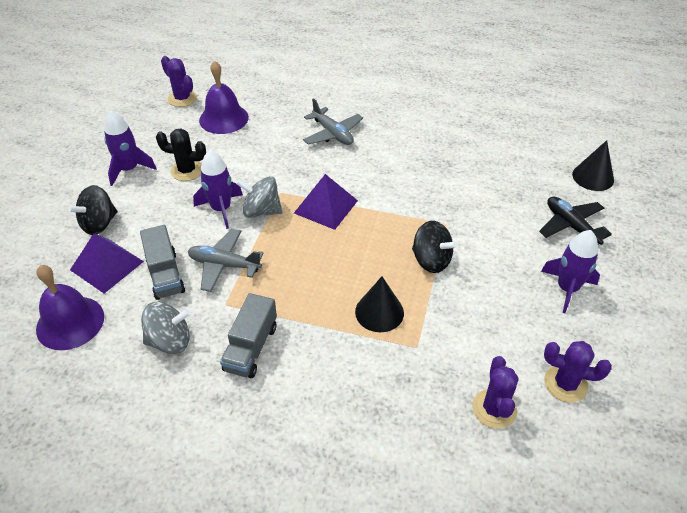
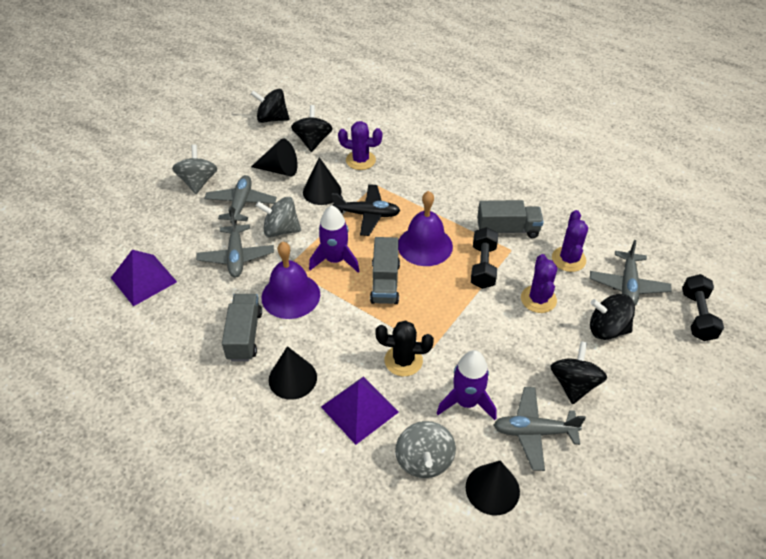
black cone: 2 -> 4
black dumbbell: 0 -> 2
black spinning top: 2 -> 4
grey plane: 2 -> 4
grey spinning top: 2 -> 3
grey truck: 2 -> 3
purple rocket: 3 -> 2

········

PROBLEM TO WORK ON: Print exactly the stretch of lines beginning with the one that holds "grey plane: 2 -> 4" and ending at the last line above.

ANSWER SECTION:
grey plane: 2 -> 4
grey spinning top: 2 -> 3
grey truck: 2 -> 3
purple rocket: 3 -> 2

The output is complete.